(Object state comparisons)
-=-=-
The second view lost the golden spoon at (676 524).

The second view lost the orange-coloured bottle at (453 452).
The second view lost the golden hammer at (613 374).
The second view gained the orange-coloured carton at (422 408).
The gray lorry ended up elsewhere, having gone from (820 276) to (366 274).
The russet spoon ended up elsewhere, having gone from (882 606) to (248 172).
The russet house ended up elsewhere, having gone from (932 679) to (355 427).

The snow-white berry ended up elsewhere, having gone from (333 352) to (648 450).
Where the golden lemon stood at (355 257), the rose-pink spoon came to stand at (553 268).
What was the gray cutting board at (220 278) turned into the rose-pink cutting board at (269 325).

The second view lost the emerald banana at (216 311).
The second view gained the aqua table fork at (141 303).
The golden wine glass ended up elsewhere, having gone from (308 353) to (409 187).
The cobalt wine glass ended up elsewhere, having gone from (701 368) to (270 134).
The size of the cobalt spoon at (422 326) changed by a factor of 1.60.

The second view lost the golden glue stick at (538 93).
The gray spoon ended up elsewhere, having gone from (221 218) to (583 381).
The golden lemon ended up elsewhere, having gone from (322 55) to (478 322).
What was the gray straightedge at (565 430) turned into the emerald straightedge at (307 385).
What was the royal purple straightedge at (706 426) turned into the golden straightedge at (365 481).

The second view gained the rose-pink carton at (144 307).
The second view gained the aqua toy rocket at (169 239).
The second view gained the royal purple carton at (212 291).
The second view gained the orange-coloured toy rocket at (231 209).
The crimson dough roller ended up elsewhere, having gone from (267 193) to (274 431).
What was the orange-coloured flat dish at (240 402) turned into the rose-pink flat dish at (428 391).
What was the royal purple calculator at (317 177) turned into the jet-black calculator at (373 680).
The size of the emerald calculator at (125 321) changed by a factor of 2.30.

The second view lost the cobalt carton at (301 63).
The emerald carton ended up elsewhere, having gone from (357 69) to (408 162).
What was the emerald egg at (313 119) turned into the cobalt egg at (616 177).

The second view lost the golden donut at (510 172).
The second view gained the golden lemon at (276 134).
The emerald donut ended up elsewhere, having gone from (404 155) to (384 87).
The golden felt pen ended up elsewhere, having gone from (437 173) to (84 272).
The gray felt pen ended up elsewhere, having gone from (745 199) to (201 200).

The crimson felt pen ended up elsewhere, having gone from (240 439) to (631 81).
-=-=-
▶ [Aim of the exercise]
Both end lines included, restate word for word the lines above from the line with "The size of the cobalt" to the line with "What was the gray straightedge", and nothing else.

▶ [Response]
The size of the cobalt spoon at (422 326) changed by a factor of 1.60.

The second view lost the golden glue stick at (538 93).
The gray spoon ended up elsewhere, having gone from (221 218) to (583 381).
The golden lemon ended up elsewhere, having gone from (322 55) to (478 322).
What was the gray straightedge at (565 430) turned into the emerald straightedge at (307 385).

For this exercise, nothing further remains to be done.